-- Assignment --
Give again, unaltered, the lines of the listing below that run from the line having "pink light bulb [812,364,894,434]" through the line having "black domino [904,412,990,470]".

-- Data --

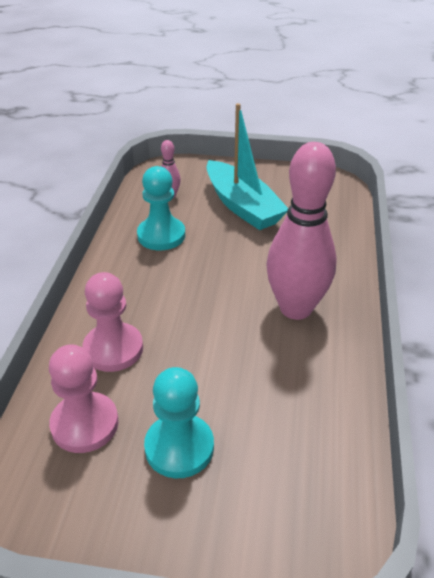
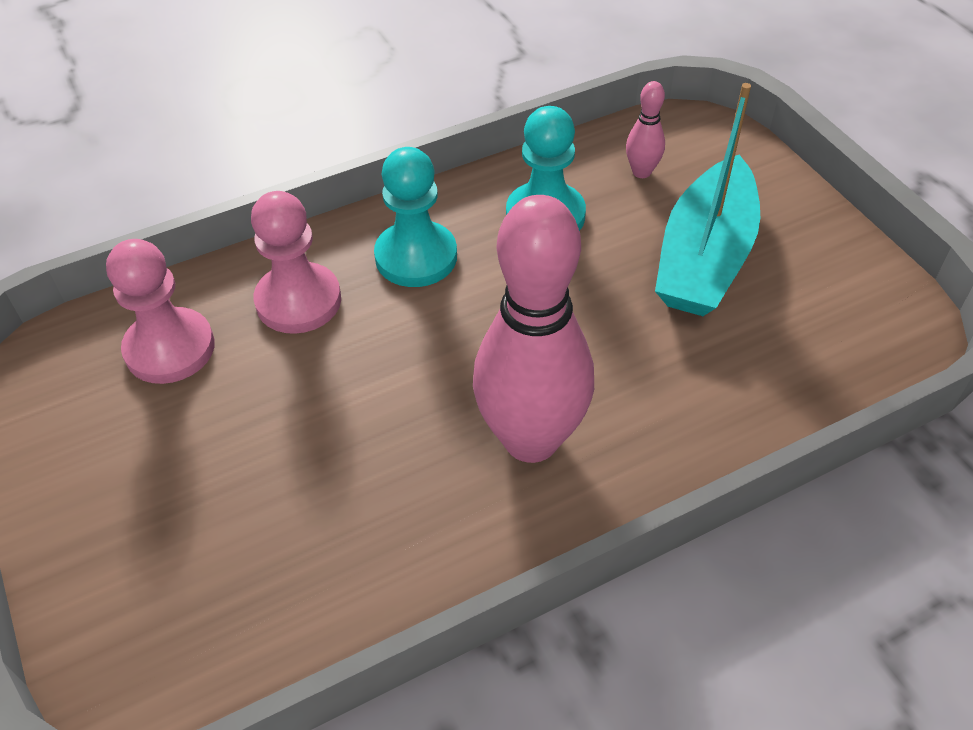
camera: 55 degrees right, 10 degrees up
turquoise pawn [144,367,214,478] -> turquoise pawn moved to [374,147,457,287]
==
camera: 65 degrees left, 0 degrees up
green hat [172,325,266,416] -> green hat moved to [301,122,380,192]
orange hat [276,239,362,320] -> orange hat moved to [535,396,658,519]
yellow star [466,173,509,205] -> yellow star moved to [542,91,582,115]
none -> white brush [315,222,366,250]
...
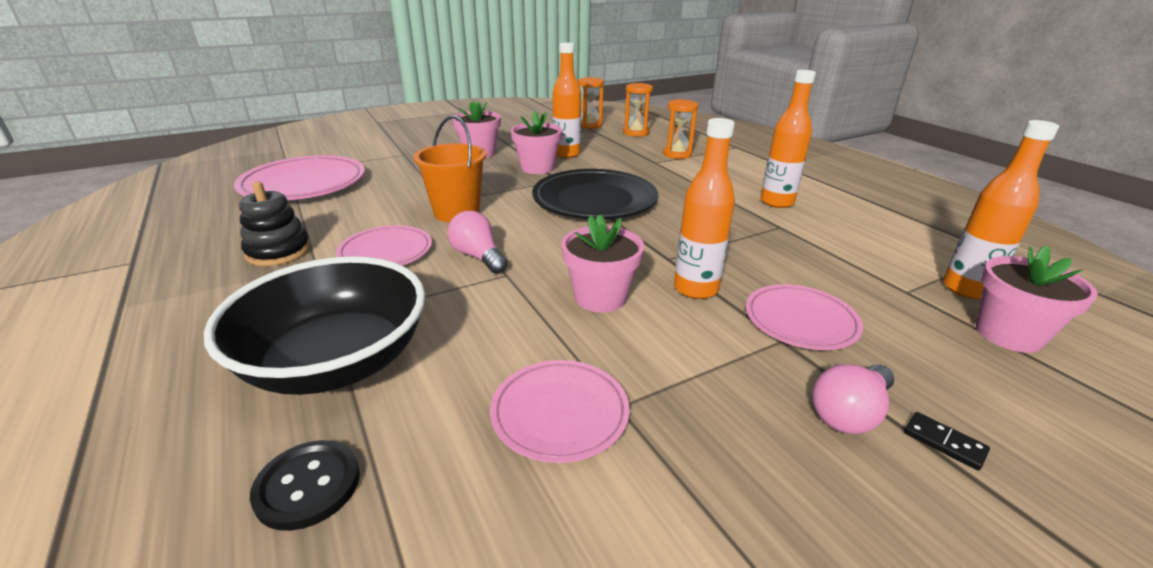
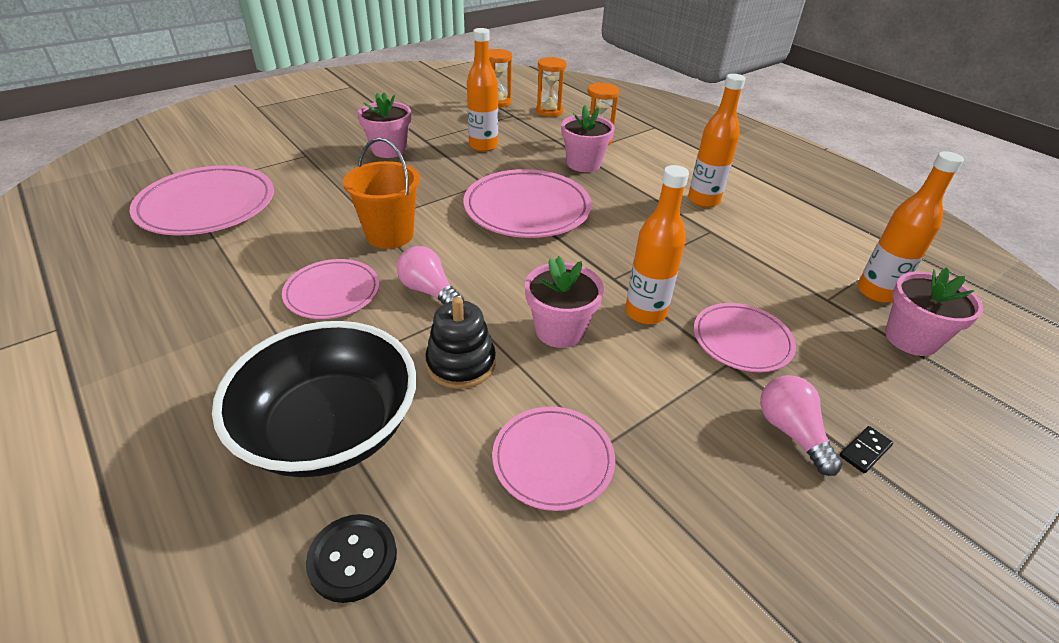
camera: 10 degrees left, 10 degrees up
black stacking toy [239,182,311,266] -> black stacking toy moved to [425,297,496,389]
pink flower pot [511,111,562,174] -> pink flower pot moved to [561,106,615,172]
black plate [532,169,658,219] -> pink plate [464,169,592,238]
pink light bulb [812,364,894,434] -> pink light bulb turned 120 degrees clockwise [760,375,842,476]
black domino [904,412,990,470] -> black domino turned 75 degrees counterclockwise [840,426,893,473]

-- Answer to this task --
pink light bulb [812,364,894,434] -> pink light bulb turned 120 degrees clockwise [760,375,842,476]
black domino [904,412,990,470] -> black domino turned 75 degrees counterclockwise [840,426,893,473]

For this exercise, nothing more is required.